▸ Task to complete
Print out the records that follow, exactly and completely.

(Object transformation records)
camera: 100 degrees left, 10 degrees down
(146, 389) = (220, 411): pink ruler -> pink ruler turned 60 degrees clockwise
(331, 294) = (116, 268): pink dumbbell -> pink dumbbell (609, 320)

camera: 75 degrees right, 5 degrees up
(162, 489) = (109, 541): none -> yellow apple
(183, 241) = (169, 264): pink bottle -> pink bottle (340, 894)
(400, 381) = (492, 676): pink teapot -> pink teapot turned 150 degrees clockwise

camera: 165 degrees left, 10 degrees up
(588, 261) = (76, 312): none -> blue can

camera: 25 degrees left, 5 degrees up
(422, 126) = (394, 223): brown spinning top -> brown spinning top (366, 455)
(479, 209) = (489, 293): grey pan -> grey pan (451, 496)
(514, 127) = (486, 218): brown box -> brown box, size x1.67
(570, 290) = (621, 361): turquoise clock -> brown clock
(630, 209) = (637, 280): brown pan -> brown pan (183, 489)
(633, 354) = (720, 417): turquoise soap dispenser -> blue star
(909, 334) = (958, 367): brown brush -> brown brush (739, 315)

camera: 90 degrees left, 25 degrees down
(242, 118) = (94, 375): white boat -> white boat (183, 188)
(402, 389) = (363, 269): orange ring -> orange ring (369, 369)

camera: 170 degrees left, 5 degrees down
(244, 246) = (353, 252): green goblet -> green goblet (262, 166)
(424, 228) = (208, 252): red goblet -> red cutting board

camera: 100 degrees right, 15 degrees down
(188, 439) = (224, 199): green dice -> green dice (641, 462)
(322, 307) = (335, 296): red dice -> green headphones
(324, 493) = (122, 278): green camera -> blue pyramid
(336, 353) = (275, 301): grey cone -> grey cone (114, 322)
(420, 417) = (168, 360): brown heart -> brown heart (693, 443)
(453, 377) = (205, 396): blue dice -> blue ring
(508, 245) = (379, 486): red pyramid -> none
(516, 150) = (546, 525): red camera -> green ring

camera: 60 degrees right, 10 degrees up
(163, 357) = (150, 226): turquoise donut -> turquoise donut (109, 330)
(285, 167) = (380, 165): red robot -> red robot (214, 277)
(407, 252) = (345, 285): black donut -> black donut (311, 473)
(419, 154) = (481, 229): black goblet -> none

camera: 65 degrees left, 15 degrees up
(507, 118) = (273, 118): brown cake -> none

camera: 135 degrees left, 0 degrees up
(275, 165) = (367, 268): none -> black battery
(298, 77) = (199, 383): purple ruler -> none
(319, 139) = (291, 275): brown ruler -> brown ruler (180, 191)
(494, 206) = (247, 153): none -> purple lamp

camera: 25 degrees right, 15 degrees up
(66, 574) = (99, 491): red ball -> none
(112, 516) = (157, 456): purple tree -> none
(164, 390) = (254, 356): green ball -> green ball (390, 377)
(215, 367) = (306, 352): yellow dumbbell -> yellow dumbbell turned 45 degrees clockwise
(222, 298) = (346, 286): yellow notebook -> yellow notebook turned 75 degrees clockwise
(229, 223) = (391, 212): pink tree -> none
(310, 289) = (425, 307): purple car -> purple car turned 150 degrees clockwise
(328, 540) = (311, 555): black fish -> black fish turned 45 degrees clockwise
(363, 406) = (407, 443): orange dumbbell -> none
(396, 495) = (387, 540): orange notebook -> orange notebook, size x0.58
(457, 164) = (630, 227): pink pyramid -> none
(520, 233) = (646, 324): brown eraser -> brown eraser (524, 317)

▸ Written solution
camera: 100 degrees left, 10 degrees down
(146, 389) = (220, 411): pink ruler -> pink ruler turned 60 degrees clockwise
(331, 294) = (116, 268): pink dumbbell -> pink dumbbell (609, 320)

camera: 75 degrees right, 5 degrees up
(162, 489) = (109, 541): none -> yellow apple
(183, 241) = (169, 264): pink bottle -> pink bottle (340, 894)
(400, 381) = (492, 676): pink teapot -> pink teapot turned 150 degrees clockwise

camera: 165 degrees left, 10 degrees up
(588, 261) = (76, 312): none -> blue can

camera: 25 degrees left, 5 degrees up
(422, 126) = (394, 223): brown spinning top -> brown spinning top (366, 455)
(479, 209) = (489, 293): grey pan -> grey pan (451, 496)
(514, 127) = (486, 218): brown box -> brown box, size x1.67
(570, 290) = (621, 361): turquoise clock -> brown clock
(630, 209) = (637, 280): brown pan -> brown pan (183, 489)
(633, 354) = (720, 417): turquoise soap dispenser -> blue star
(909, 334) = (958, 367): brown brush -> brown brush (739, 315)

camera: 90 degrees left, 25 degrees down
(242, 118) = (94, 375): white boat -> white boat (183, 188)
(402, 389) = (363, 269): orange ring -> orange ring (369, 369)

camera: 170 degrees left, 5 degrees down
(244, 246) = (353, 252): green goblet -> green goblet (262, 166)
(424, 228) = (208, 252): red goblet -> red cutting board

camera: 100 degrees right, 15 degrees down
(188, 439) = (224, 199): green dice -> green dice (641, 462)
(322, 307) = (335, 296): red dice -> green headphones
(324, 493) = (122, 278): green camera -> blue pyramid
(336, 353) = (275, 301): grey cone -> grey cone (114, 322)
(420, 417) = (168, 360): brown heart -> brown heart (693, 443)
(453, 377) = (205, 396): blue dice -> blue ring
(508, 245) = (379, 486): red pyramid -> none
(516, 150) = (546, 525): red camera -> green ring

camera: 60 degrees right, 10 degrees up
(163, 357) = (150, 226): turquoise donut -> turquoise donut (109, 330)
(285, 167) = (380, 165): red robot -> red robot (214, 277)
(407, 252) = (345, 285): black donut -> black donut (311, 473)
(419, 154) = (481, 229): black goblet -> none

camera: 65 degrees left, 15 degrees up
(507, 118) = (273, 118): brown cake -> none

camera: 135 degrees left, 0 degrees up
(275, 165) = (367, 268): none -> black battery
(298, 77) = (199, 383): purple ruler -> none
(319, 139) = (291, 275): brown ruler -> brown ruler (180, 191)
(494, 206) = (247, 153): none -> purple lamp

camera: 25 degrees right, 15 degrees up
(66, 574) = (99, 491): red ball -> none
(112, 516) = (157, 456): purple tree -> none
(164, 390) = (254, 356): green ball -> green ball (390, 377)
(215, 367) = (306, 352): yellow dumbbell -> yellow dumbbell turned 45 degrees clockwise
(222, 298) = (346, 286): yellow notebook -> yellow notebook turned 75 degrees clockwise
(229, 223) = (391, 212): pink tree -> none
(310, 289) = (425, 307): purple car -> purple car turned 150 degrees clockwise
(328, 540) = (311, 555): black fish -> black fish turned 45 degrees clockwise
(363, 406) = (407, 443): orange dumbbell -> none
(396, 495) = (387, 540): orange notebook -> orange notebook, size x0.58
(457, 164) = (630, 227): pink pyramid -> none
(520, 233) = (646, 324): brown eraser -> brown eraser (524, 317)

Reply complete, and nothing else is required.